:: Dataset ::

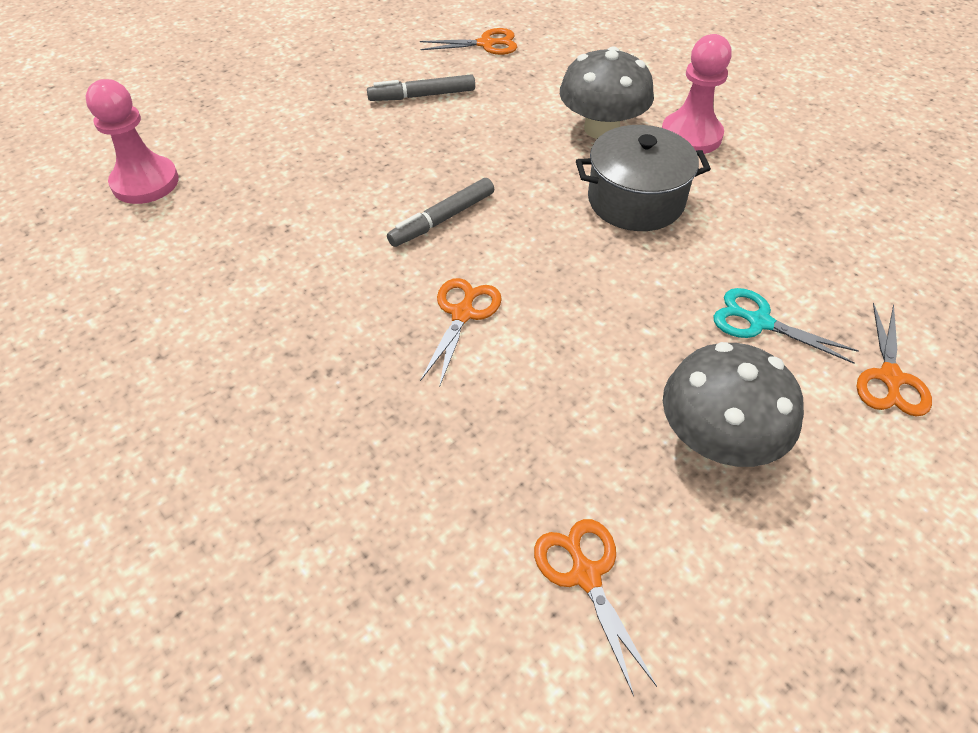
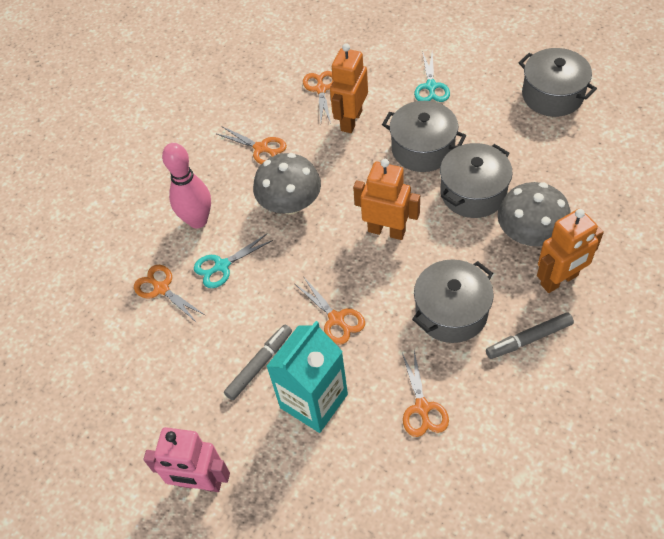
grey pot: 1 -> 4
orange robot: 0 -> 3
orange scissors: 4 -> 5
pink bowling pin: 0 -> 1
pink pawn: 2 -> 0
pink robot: 0 -> 1
turquoise carton: 0 -> 1
turquoise scissors: 1 -> 2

:::

> Your objective:
Filter the entries and keep only the lines holding "turquoise".

> Worked solution:
turquoise carton: 0 -> 1
turquoise scissors: 1 -> 2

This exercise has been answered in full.